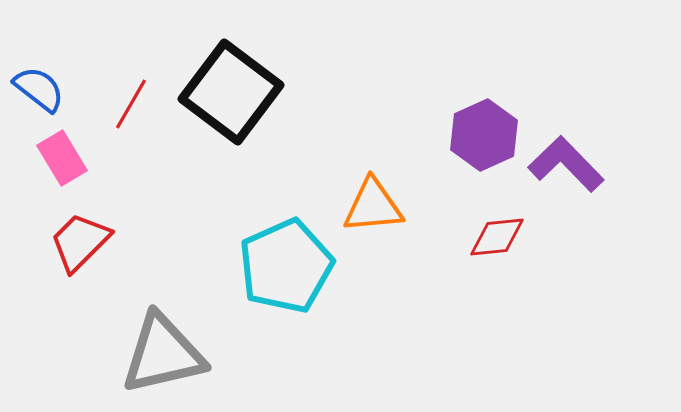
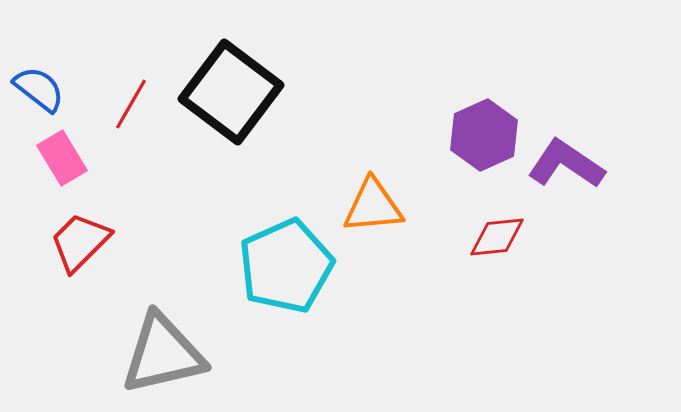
purple L-shape: rotated 12 degrees counterclockwise
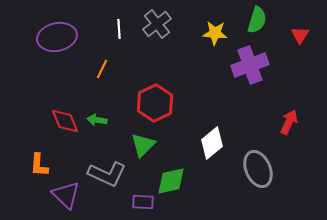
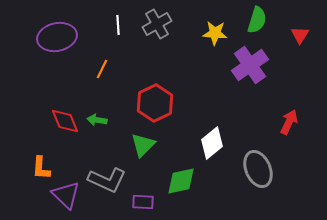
gray cross: rotated 8 degrees clockwise
white line: moved 1 px left, 4 px up
purple cross: rotated 15 degrees counterclockwise
orange L-shape: moved 2 px right, 3 px down
gray L-shape: moved 6 px down
green diamond: moved 10 px right
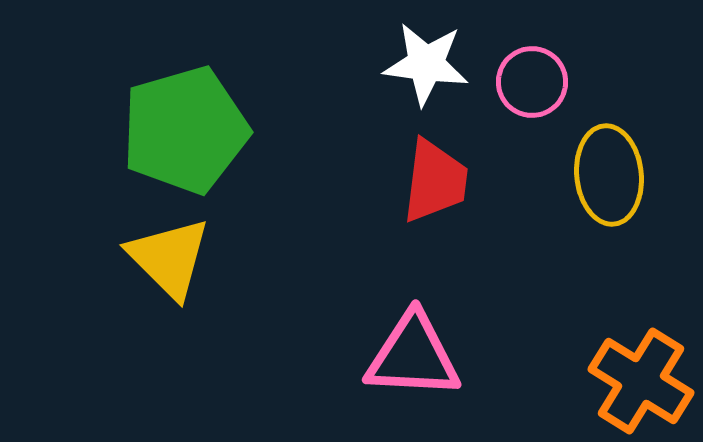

=====

_Exercise_:
Rewrite the text lines of the listing above with every "moved" changed to "shifted" and everything else kept the same. Leave the pictures out.

_Output_:
purple L-shape: rotated 12 degrees counterclockwise
gray cross: rotated 8 degrees clockwise
white line: shifted 1 px left, 4 px up
purple cross: rotated 15 degrees counterclockwise
orange L-shape: shifted 2 px right, 3 px down
gray L-shape: shifted 6 px down
green diamond: shifted 10 px right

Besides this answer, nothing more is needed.